DATA SEGMENT =
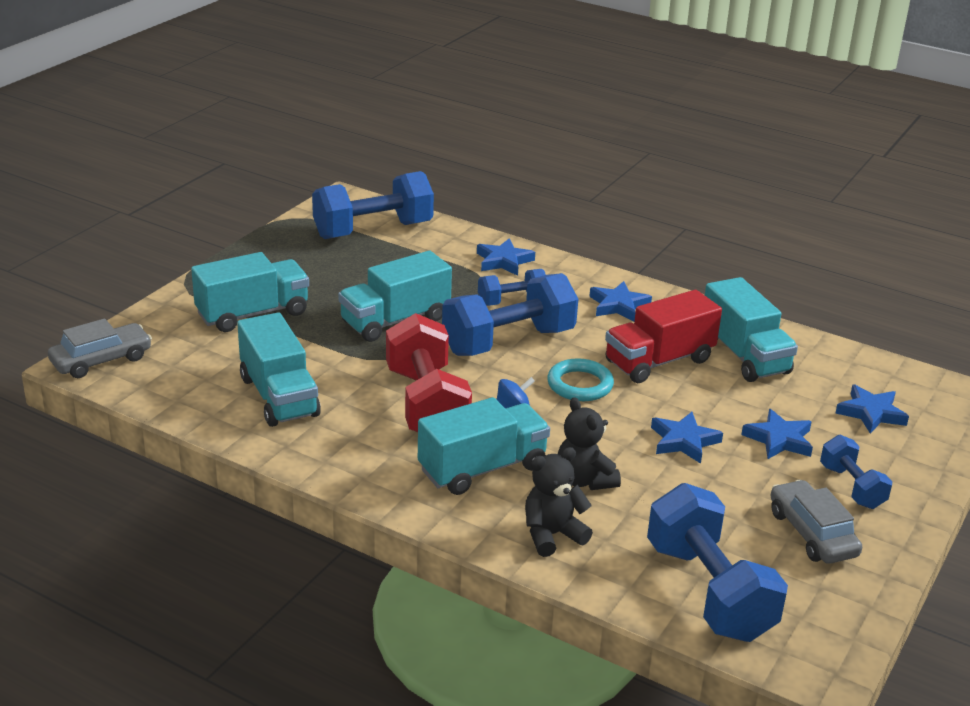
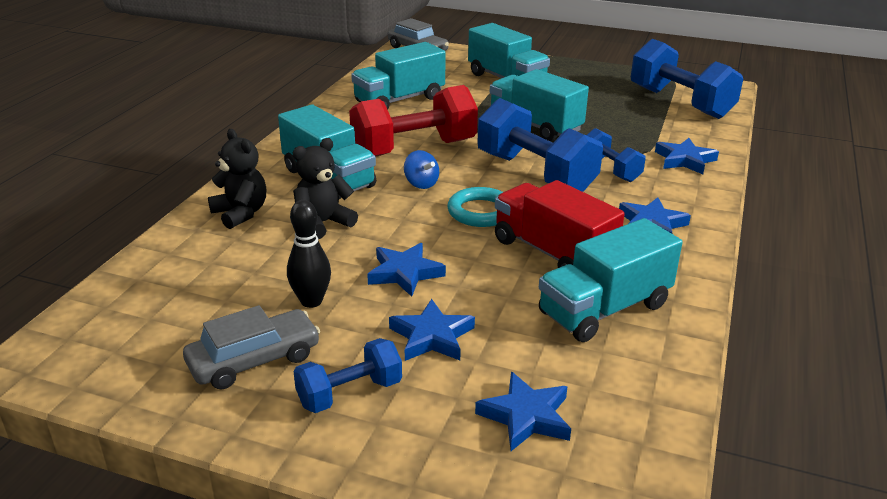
camera: 80 degrees right, 0 degrees up
blue dumbbell [647,483,788,642] -> none
none -> black bowling pin [287,200,331,308]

TRY IT = Write out exactly the lines that begin at the one containing "blue dumbbell [647,483,788,642] -> none" and continue through the last line of the data, and only those.

WRITTEN RESPONSE =
blue dumbbell [647,483,788,642] -> none
none -> black bowling pin [287,200,331,308]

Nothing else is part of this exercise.